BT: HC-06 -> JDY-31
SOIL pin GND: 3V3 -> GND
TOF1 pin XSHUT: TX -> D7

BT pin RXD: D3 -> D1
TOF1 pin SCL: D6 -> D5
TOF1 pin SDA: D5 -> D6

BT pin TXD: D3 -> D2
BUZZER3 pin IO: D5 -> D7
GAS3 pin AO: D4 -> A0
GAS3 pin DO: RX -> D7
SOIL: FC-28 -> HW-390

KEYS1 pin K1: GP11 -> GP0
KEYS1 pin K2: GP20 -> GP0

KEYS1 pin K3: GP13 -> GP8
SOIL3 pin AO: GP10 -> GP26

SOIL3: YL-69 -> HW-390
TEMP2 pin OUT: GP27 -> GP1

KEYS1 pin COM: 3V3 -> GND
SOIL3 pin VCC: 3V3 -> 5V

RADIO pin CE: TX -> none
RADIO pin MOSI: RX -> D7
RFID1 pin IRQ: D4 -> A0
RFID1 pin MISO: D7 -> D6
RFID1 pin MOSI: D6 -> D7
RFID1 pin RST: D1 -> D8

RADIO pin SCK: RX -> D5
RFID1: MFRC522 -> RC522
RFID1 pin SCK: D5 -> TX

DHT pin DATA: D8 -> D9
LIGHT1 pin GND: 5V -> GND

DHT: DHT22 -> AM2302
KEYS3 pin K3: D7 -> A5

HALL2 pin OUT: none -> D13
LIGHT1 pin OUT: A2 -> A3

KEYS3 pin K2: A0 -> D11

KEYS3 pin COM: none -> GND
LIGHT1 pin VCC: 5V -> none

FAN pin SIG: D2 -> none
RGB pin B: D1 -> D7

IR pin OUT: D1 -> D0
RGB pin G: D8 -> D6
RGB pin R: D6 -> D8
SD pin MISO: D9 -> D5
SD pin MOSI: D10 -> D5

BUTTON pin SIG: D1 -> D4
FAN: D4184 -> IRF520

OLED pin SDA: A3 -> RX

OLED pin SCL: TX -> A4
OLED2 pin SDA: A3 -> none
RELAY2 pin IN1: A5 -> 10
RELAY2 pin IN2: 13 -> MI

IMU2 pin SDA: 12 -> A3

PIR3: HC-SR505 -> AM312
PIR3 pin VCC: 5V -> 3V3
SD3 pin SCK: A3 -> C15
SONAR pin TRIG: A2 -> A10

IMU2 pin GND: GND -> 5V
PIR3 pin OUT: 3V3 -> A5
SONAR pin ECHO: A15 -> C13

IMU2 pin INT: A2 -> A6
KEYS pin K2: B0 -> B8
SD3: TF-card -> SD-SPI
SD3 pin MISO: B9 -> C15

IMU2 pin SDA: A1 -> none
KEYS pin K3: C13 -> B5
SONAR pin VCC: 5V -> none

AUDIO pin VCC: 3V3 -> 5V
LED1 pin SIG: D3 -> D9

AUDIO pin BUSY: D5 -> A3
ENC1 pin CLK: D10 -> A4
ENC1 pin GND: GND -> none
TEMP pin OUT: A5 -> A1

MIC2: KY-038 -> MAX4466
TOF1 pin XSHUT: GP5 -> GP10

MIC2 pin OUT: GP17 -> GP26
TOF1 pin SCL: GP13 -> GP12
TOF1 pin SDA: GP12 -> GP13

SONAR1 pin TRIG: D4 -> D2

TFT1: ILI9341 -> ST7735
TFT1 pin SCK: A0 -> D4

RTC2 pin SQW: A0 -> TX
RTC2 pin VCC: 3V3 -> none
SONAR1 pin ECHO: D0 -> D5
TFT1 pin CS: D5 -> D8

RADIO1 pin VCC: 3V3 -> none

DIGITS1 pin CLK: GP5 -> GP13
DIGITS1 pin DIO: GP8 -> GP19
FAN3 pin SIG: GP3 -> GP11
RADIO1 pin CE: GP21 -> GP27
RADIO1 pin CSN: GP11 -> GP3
══════════
* _EXERCISE GOAL_:
Display every line of the listing that contains the string "TRIG".

* _EXPECTED ANSWER_:
SONAR pin TRIG: A2 -> A10
SONAR1 pin TRIG: D4 -> D2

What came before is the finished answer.